— Data records —
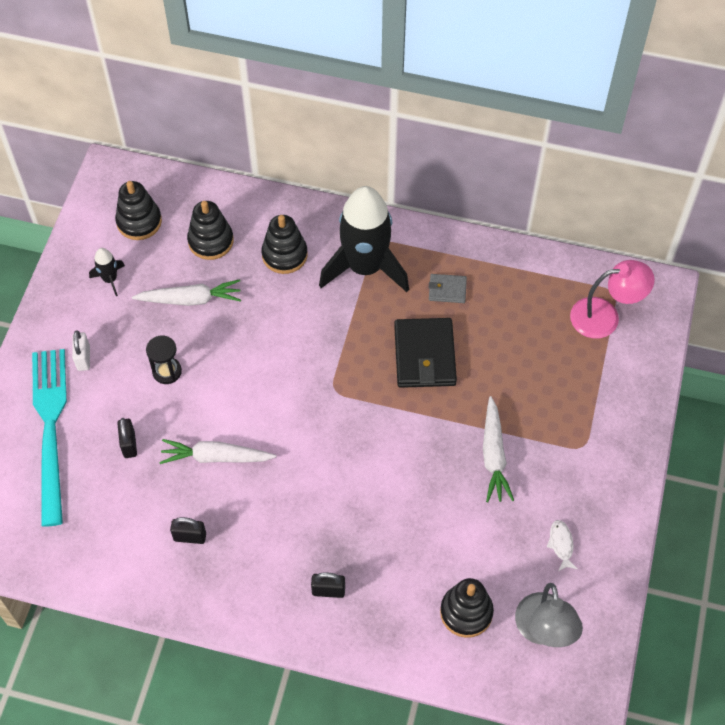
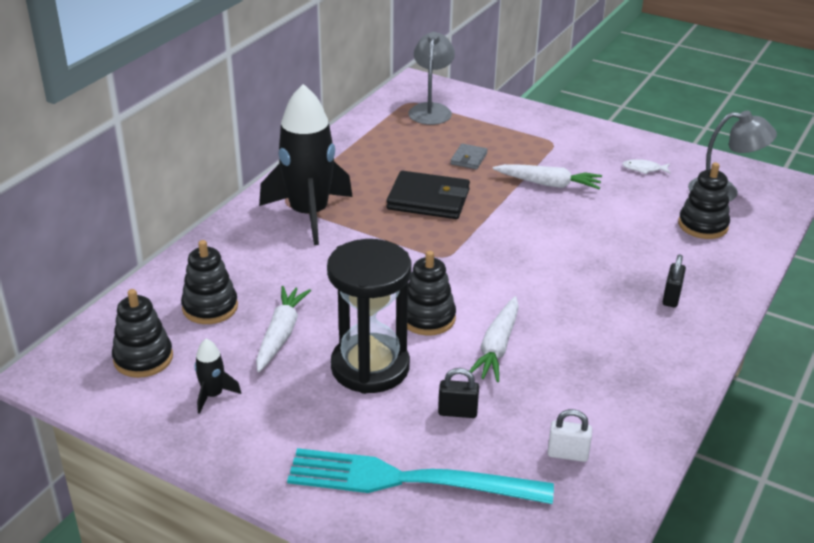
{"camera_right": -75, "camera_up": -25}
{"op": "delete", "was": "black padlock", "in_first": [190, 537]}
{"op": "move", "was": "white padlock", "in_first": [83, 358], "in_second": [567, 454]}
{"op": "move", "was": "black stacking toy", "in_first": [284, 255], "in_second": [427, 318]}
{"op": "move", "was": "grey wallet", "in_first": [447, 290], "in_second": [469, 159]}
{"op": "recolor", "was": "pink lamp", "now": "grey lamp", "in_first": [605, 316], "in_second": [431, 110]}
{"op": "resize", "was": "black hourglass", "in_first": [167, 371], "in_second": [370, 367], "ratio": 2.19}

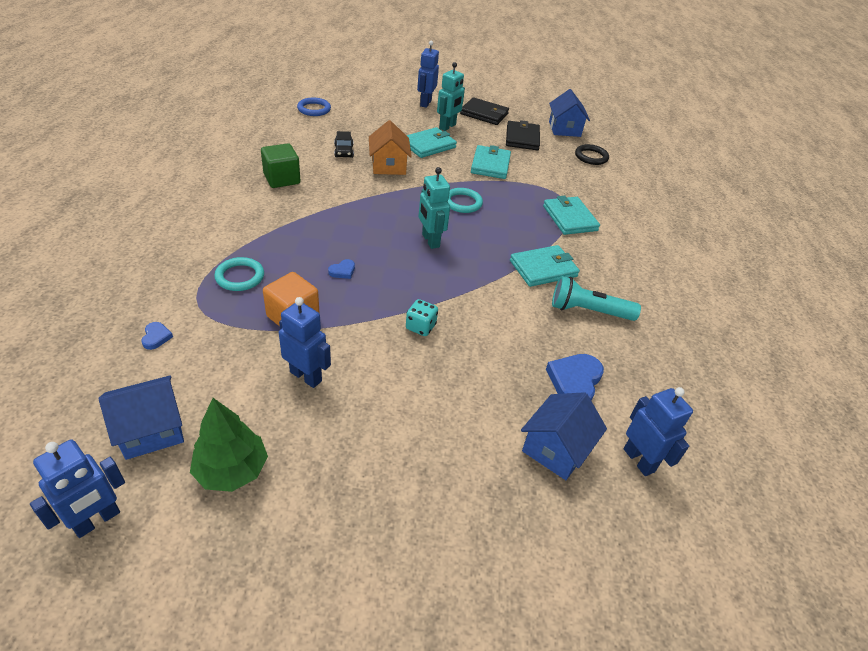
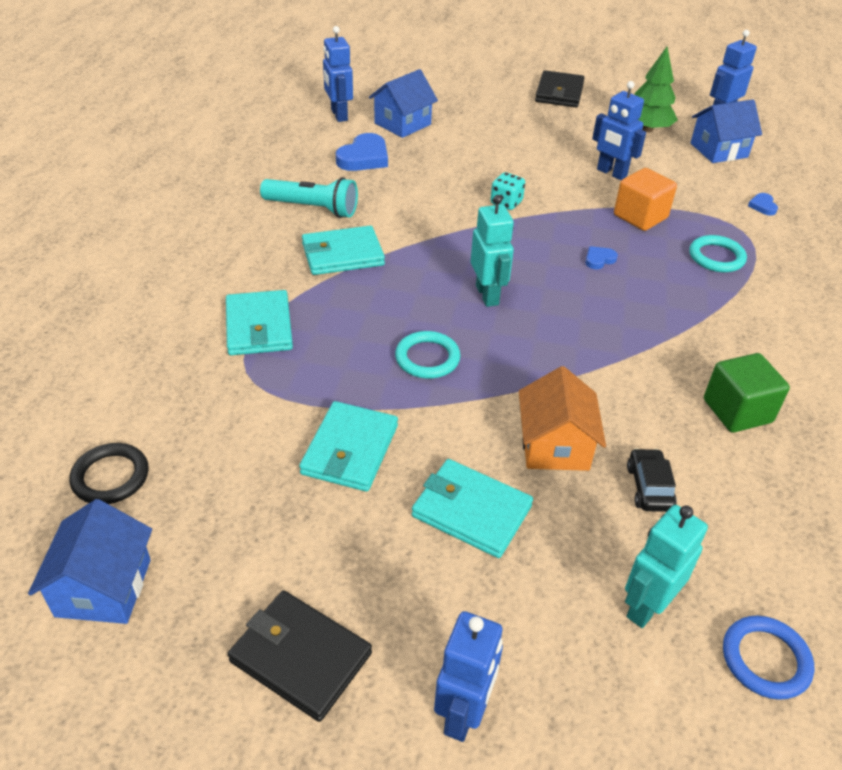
{"camera_right": -170, "camera_up": 0}
{"op": "move", "was": "turquoise robot", "in_first": [447, 127], "in_second": [646, 606]}
{"op": "move", "was": "black wallet", "in_first": [522, 138], "in_second": [559, 93]}
{"op": "rotate", "was": "turquoise wallet", "in_first": [428, 145], "in_second": [471, 511], "clockwise": 60}

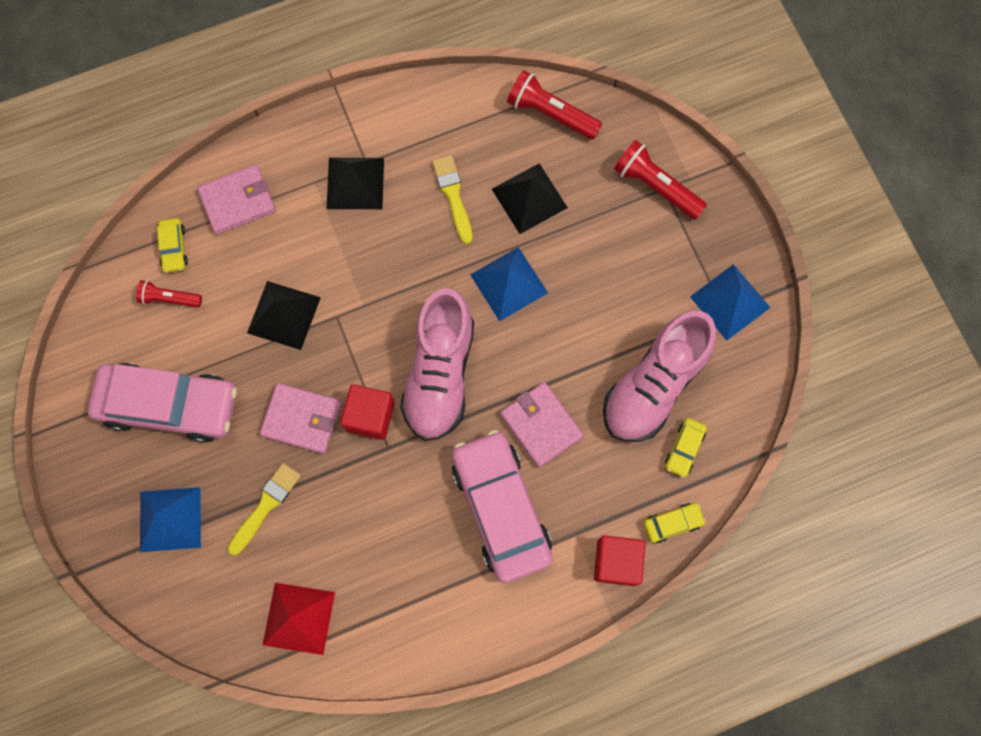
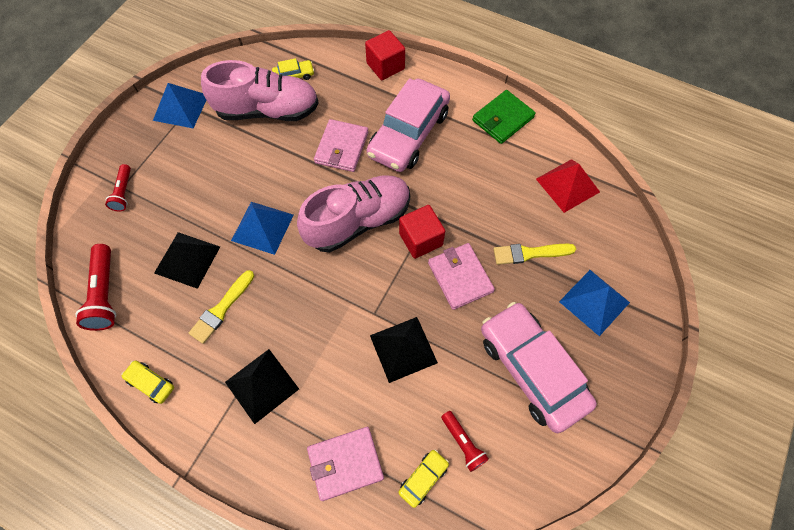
{"camera_right": -130, "camera_up": -10}
{"op": "insert", "now": "green wallet", "in_second": [503, 119]}
{"op": "move", "was": "yellow car", "in_first": [672, 523], "in_second": [151, 383]}
{"op": "rotate", "was": "pink wallet", "in_first": [237, 201], "in_second": [345, 463], "clockwise": -45}
{"op": "resize", "was": "red flashlight", "in_first": [656, 187], "in_second": [123, 192], "ratio": 0.62}

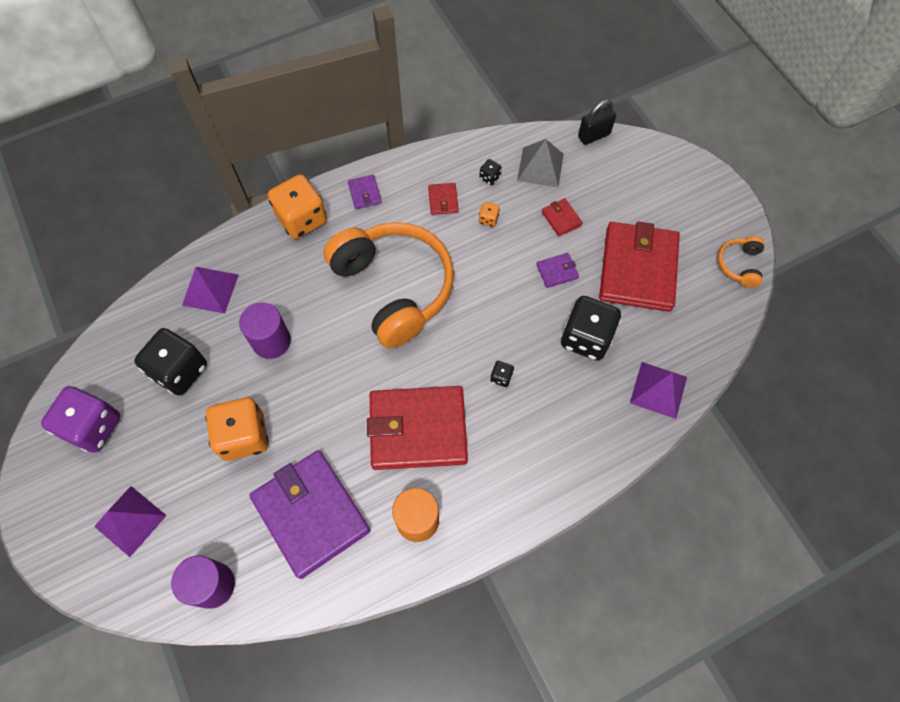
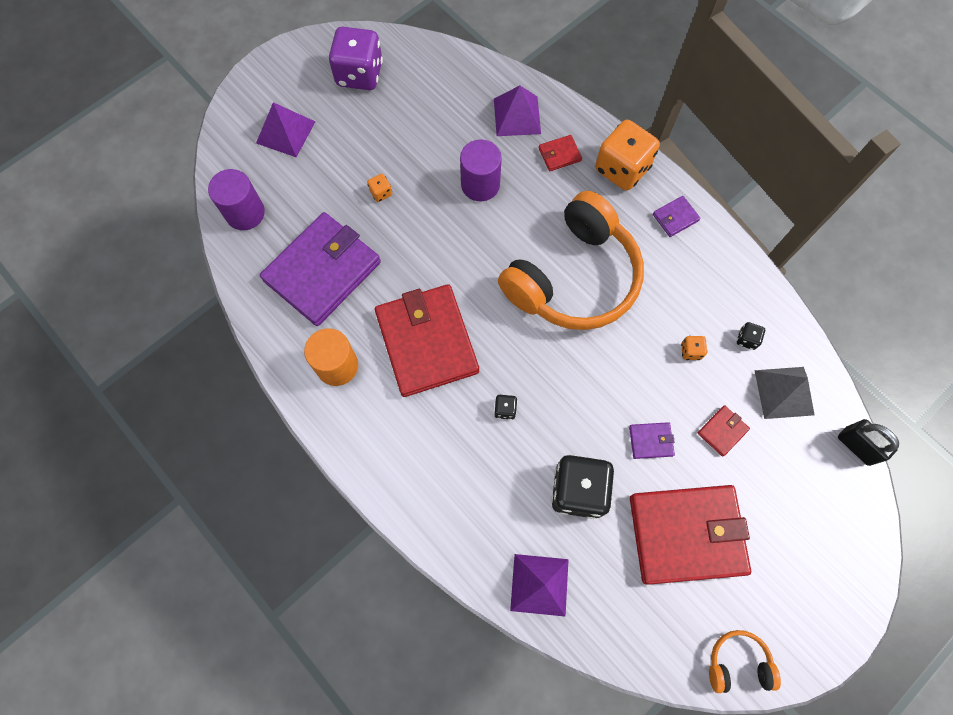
{"camera_right": 75, "camera_up": 5}
{"op": "delete", "was": "black dice", "in_first": [180, 370]}
{"op": "move", "was": "red wallet", "in_first": [443, 200], "in_second": [559, 154]}
{"op": "rotate", "was": "purple wallet", "in_first": [557, 271], "in_second": [650, 441], "clockwise": -60}
{"op": "resize", "was": "orange dice", "in_first": [244, 436], "in_second": [381, 193], "ratio": 0.42}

— What you are asked to do —
What is needed is an exact reproduction of the data, pictures excluded.

— Task answer —
{"camera_right": -75, "camera_up": -25}
{"op": "delete", "was": "black padlock", "in_first": [190, 537]}
{"op": "move", "was": "white padlock", "in_first": [83, 358], "in_second": [567, 454]}
{"op": "move", "was": "black stacking toy", "in_first": [284, 255], "in_second": [427, 318]}
{"op": "move", "was": "grey wallet", "in_first": [447, 290], "in_second": [469, 159]}
{"op": "recolor", "was": "pink lamp", "now": "grey lamp", "in_first": [605, 316], "in_second": [431, 110]}
{"op": "resize", "was": "black hourglass", "in_first": [167, 371], "in_second": [370, 367], "ratio": 2.19}

{"camera_right": -170, "camera_up": 0}
{"op": "move", "was": "turquoise robot", "in_first": [447, 127], "in_second": [646, 606]}
{"op": "move", "was": "black wallet", "in_first": [522, 138], "in_second": [559, 93]}
{"op": "rotate", "was": "turquoise wallet", "in_first": [428, 145], "in_second": [471, 511], "clockwise": 60}

{"camera_right": -130, "camera_up": -10}
{"op": "insert", "now": "green wallet", "in_second": [503, 119]}
{"op": "move", "was": "yellow car", "in_first": [672, 523], "in_second": [151, 383]}
{"op": "rotate", "was": "pink wallet", "in_first": [237, 201], "in_second": [345, 463], "clockwise": -45}
{"op": "resize", "was": "red flashlight", "in_first": [656, 187], "in_second": [123, 192], "ratio": 0.62}

{"camera_right": 75, "camera_up": 5}
{"op": "delete", "was": "black dice", "in_first": [180, 370]}
{"op": "move", "was": "red wallet", "in_first": [443, 200], "in_second": [559, 154]}
{"op": "rotate", "was": "purple wallet", "in_first": [557, 271], "in_second": [650, 441], "clockwise": -60}
{"op": "resize", "was": "orange dice", "in_first": [244, 436], "in_second": [381, 193], "ratio": 0.42}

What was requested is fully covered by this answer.